[TASK INPUT]

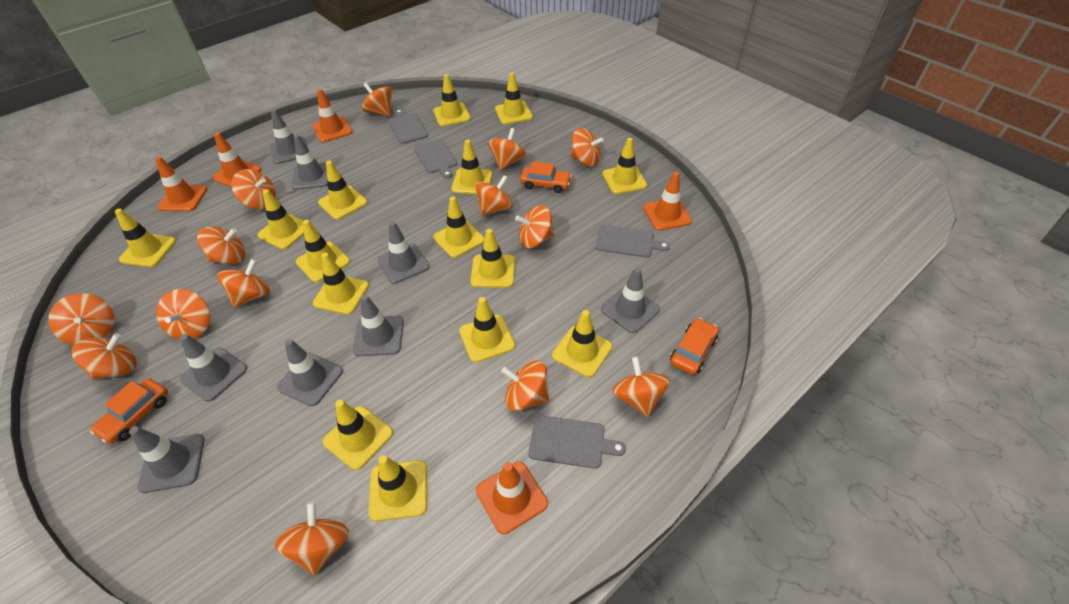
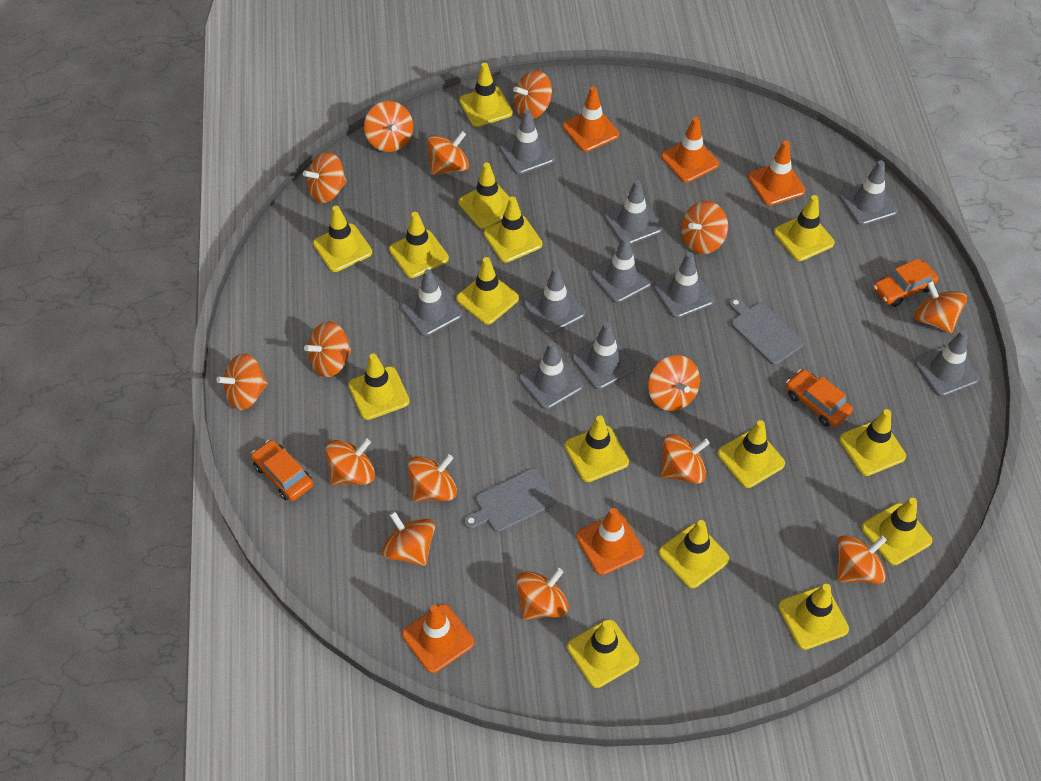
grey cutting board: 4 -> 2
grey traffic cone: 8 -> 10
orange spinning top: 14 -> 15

[/TASK INPUT]
[TASK INPUT]

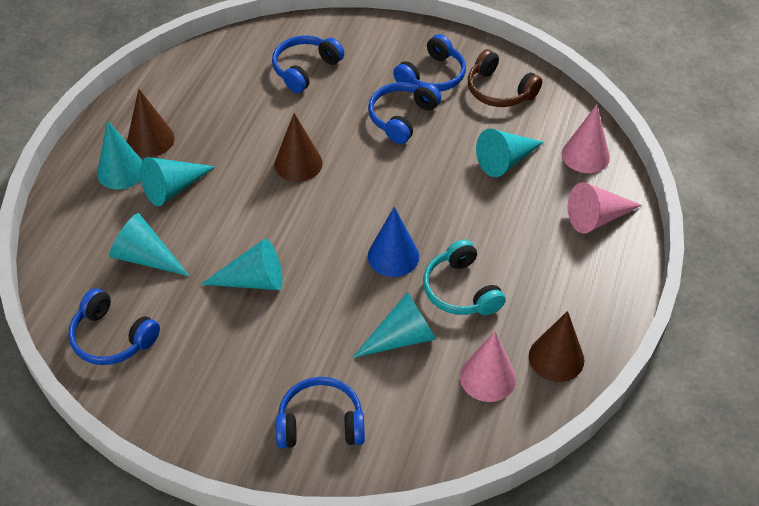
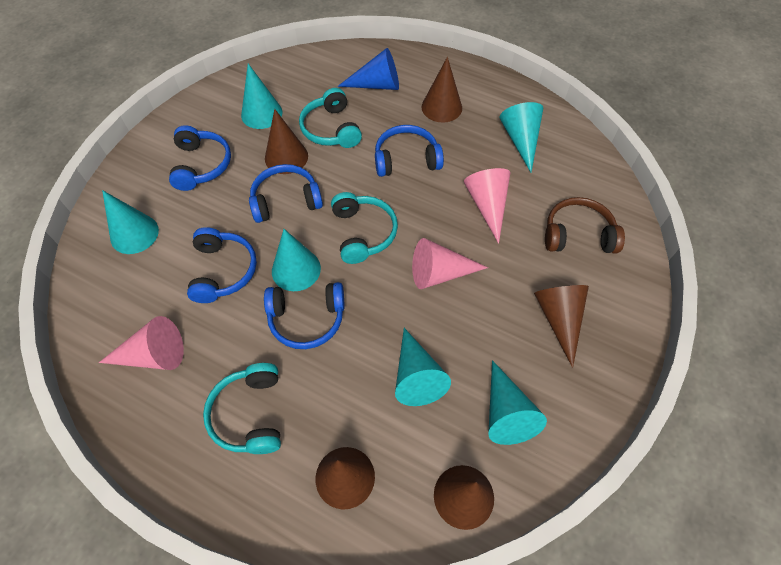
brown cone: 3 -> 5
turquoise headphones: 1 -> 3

[/TASK INPUT]
[TASK INPUT]

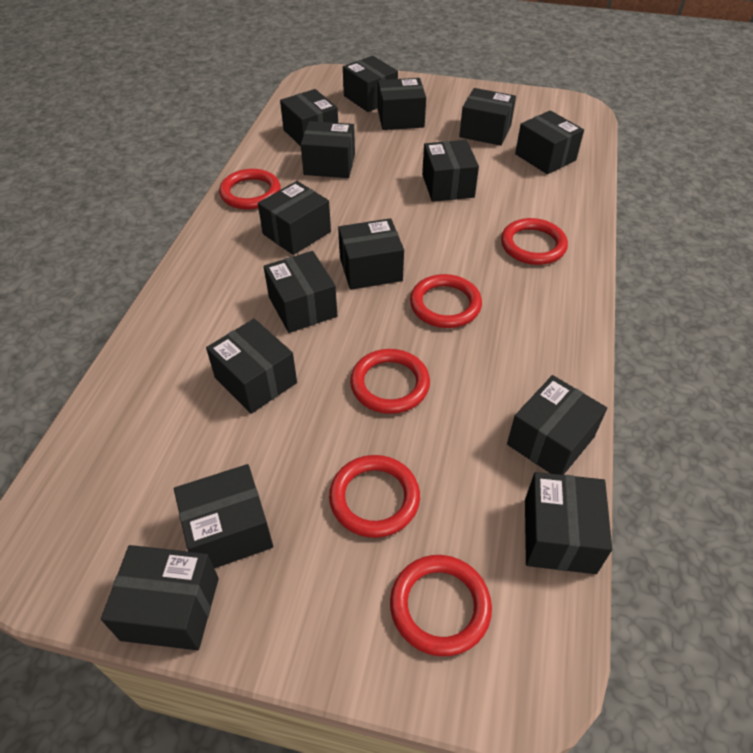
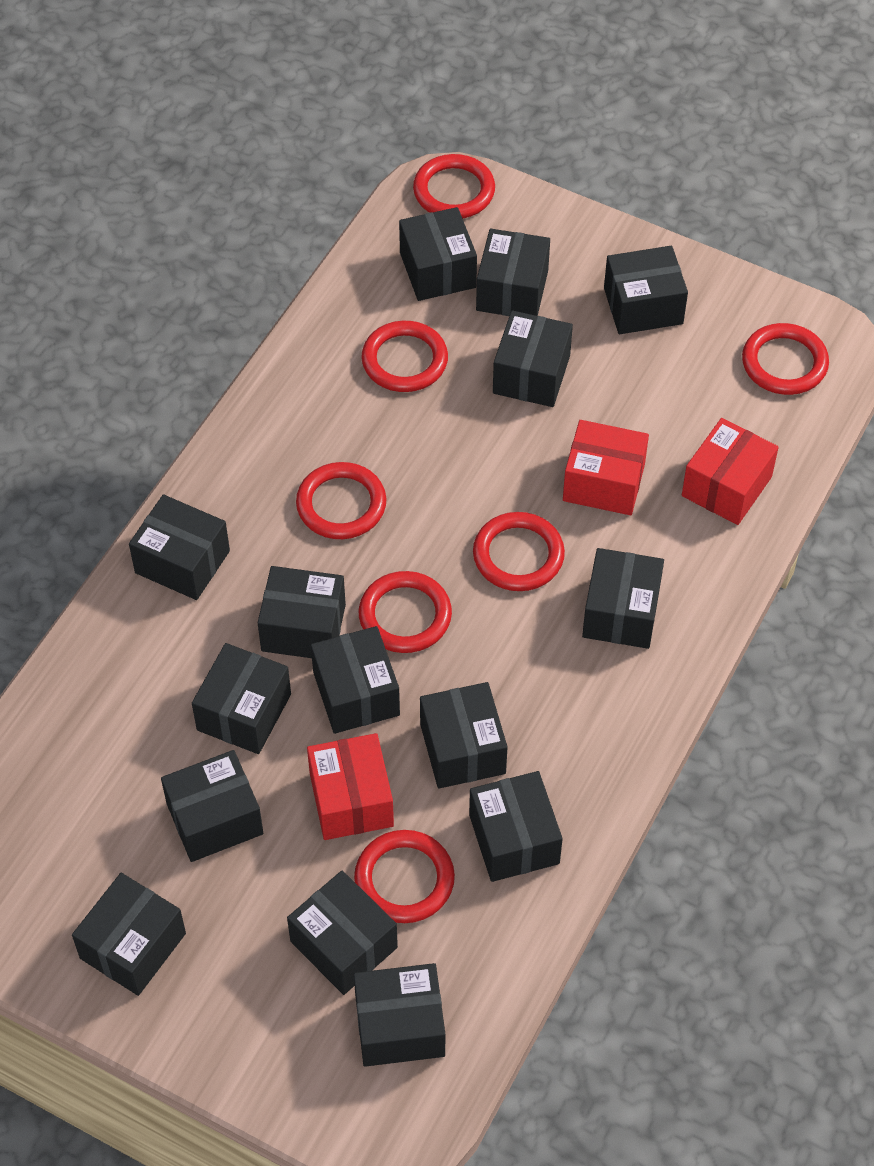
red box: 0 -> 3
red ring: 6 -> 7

[/TASK INPUT]

-- TASK OBJECTIVE --
Scan the data above for the word "grey", then copy every line that holds it.

-- ANSWER BOX --
grey cutting board: 4 -> 2
grey traffic cone: 8 -> 10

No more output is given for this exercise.